Provided entries below:

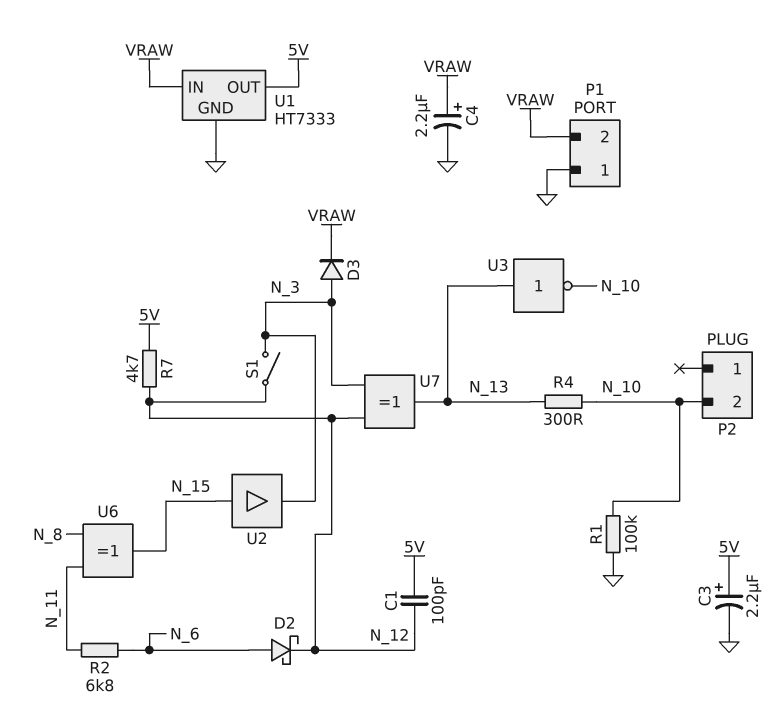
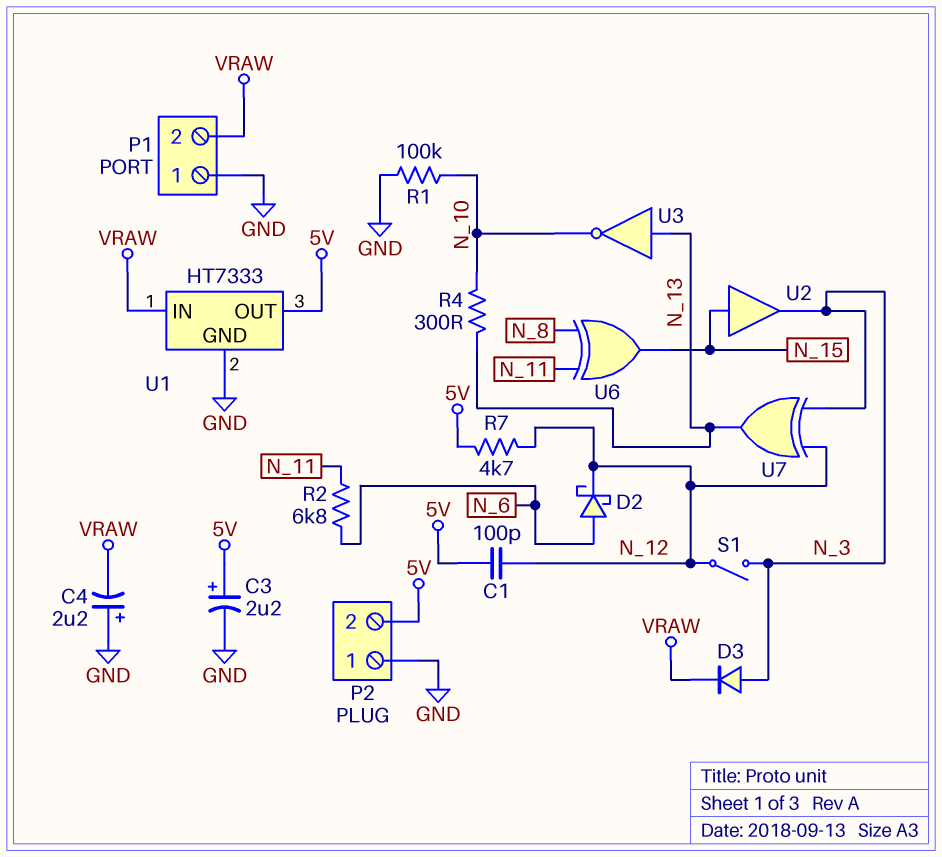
C4: 2.2uF (plus VRAW, minus GND) -> 2.2uF (plus GND, minus VRAW)
P2 pin 1: none -> GND
P2 pin 2: N_10 -> 5V

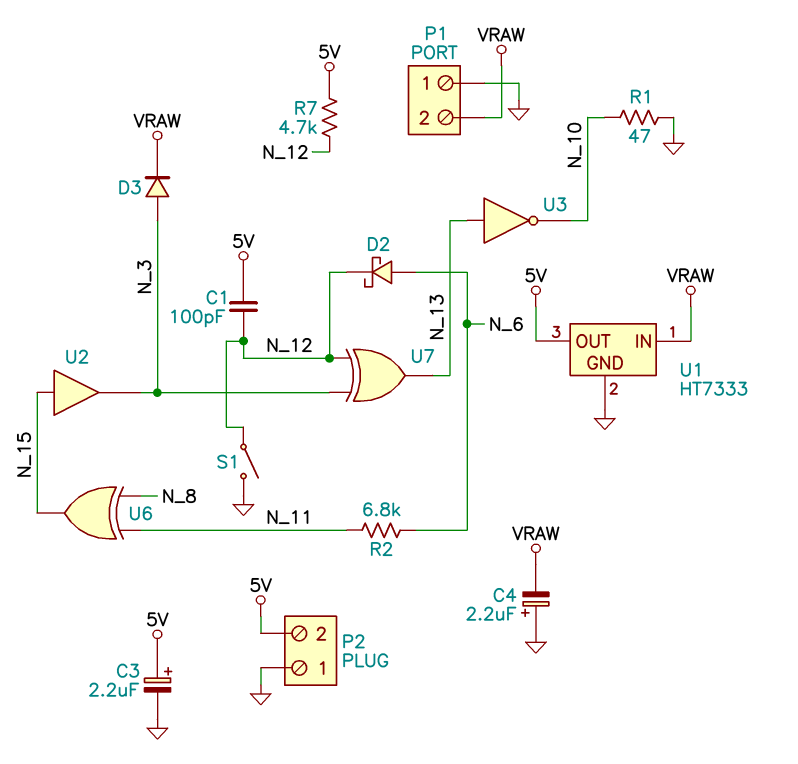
R1: 100k (GND, N_10) -> 47 (GND, N_10)
R4: 300 (N_10, N_13) -> none
S1: switch (N_3, N_12) -> switch (GND, N_12)

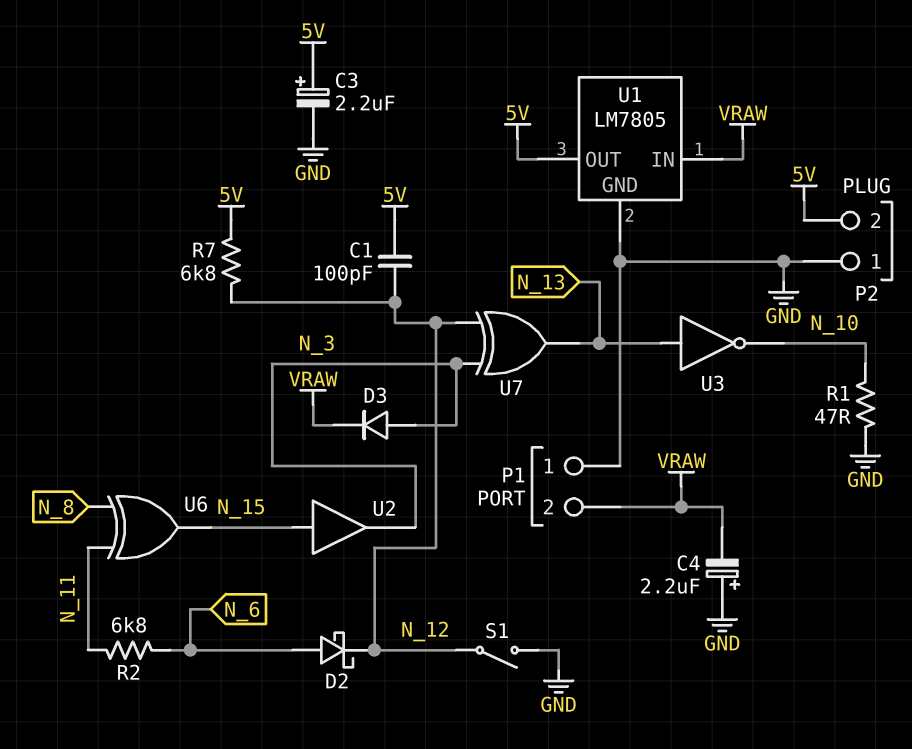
R7: 4.7k (5V, N_12) -> 6.8k (5V, N_12)
U1: HT7333 -> LM7805

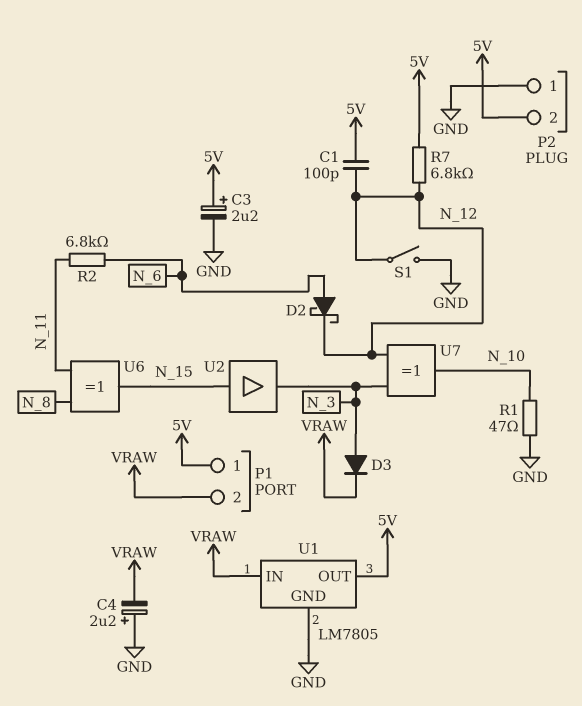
P1 pin 1: GND -> 5V
U3: NOT (in N_13, out N_10) -> none
U7: XOR (in N_3, in N_12, out N_13) -> XOR (in N_3, in N_12, out N_10)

End of Provided entries.

**Directions**.
The word "none" occurs on some lines of the data. Give the number of those lines only.

**Answer**.
3